## Exercise brief
Would you retype the listing word for word, skipping its pictures?

## Material provided
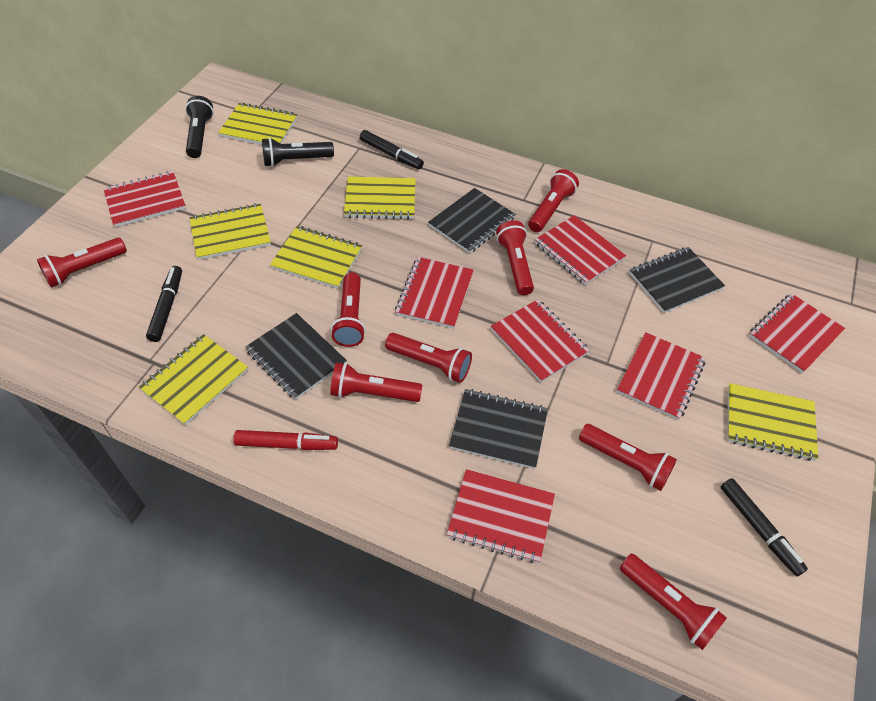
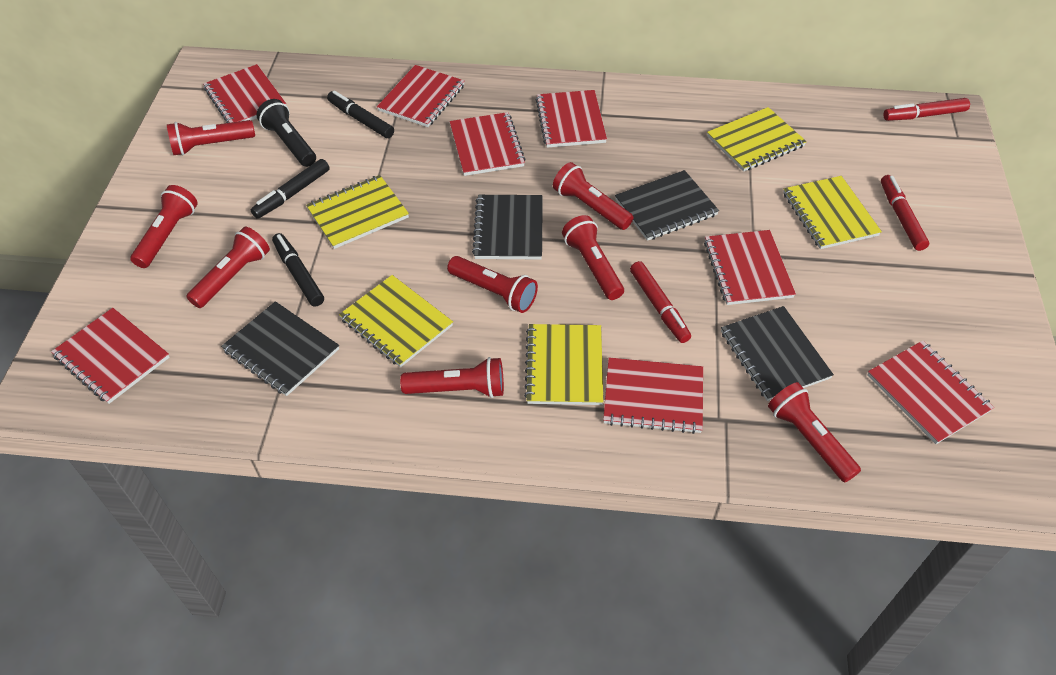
black flashlight: 2 -> 1
red marker: 1 -> 3
red notebook: 7 -> 8
yellow notebook: 6 -> 5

## Solution to this task
black flashlight: 2 -> 1
red marker: 1 -> 3
red notebook: 7 -> 8
yellow notebook: 6 -> 5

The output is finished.